Exercise goal
An exact transcription of every record below is required, with the pictures left out.
*** Data under study Section Begins ***
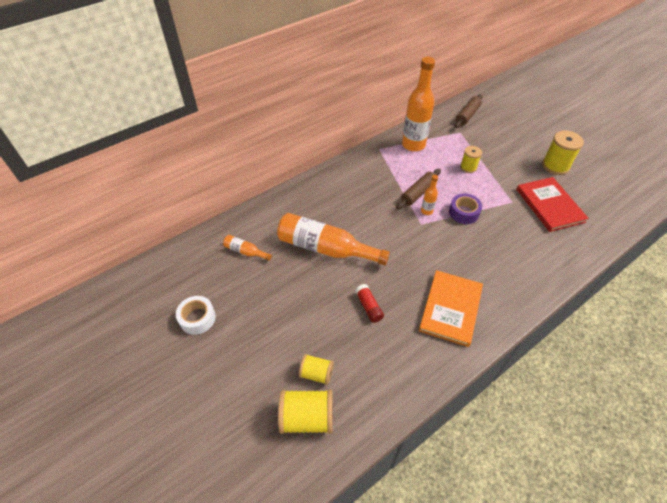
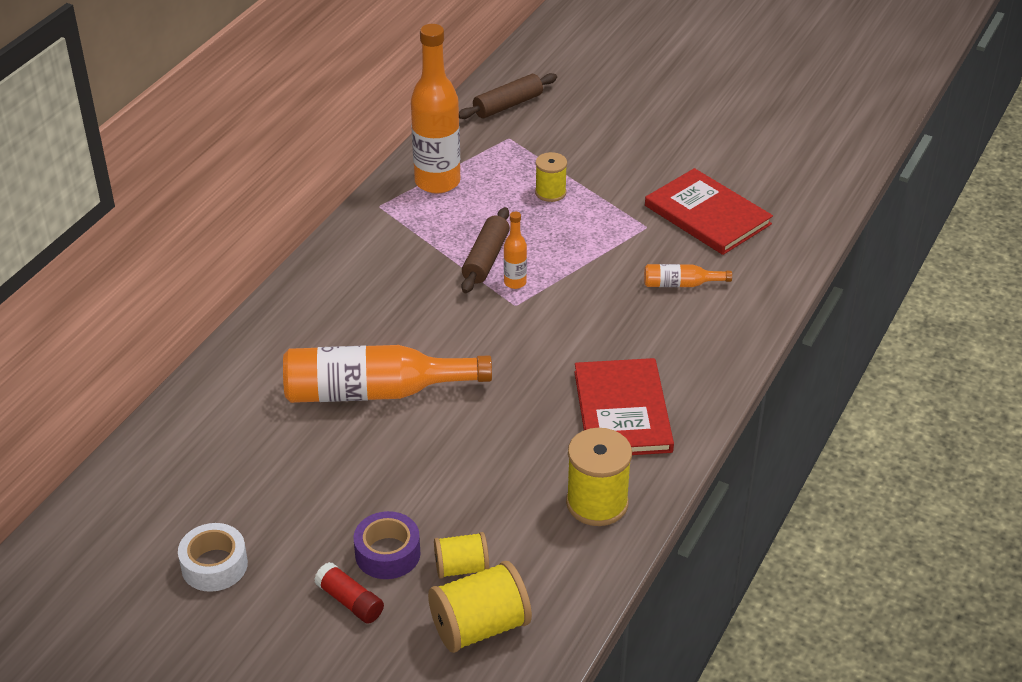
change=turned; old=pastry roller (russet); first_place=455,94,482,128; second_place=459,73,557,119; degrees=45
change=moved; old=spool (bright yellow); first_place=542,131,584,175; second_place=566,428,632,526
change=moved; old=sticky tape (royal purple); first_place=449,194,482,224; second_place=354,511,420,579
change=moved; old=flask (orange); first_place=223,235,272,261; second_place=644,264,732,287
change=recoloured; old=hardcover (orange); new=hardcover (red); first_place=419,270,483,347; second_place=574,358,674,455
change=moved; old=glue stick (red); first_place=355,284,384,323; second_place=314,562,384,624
*** Data under study Section Ends ***
Worked solution
change=turned; old=pastry roller (russet); first_place=455,94,482,128; second_place=459,73,557,119; degrees=45
change=moved; old=spool (bright yellow); first_place=542,131,584,175; second_place=566,428,632,526
change=moved; old=sticky tape (royal purple); first_place=449,194,482,224; second_place=354,511,420,579
change=moved; old=flask (orange); first_place=223,235,272,261; second_place=644,264,732,287
change=recoloured; old=hardcover (orange); new=hardcover (red); first_place=419,270,483,347; second_place=574,358,674,455
change=moved; old=glue stick (red); first_place=355,284,384,323; second_place=314,562,384,624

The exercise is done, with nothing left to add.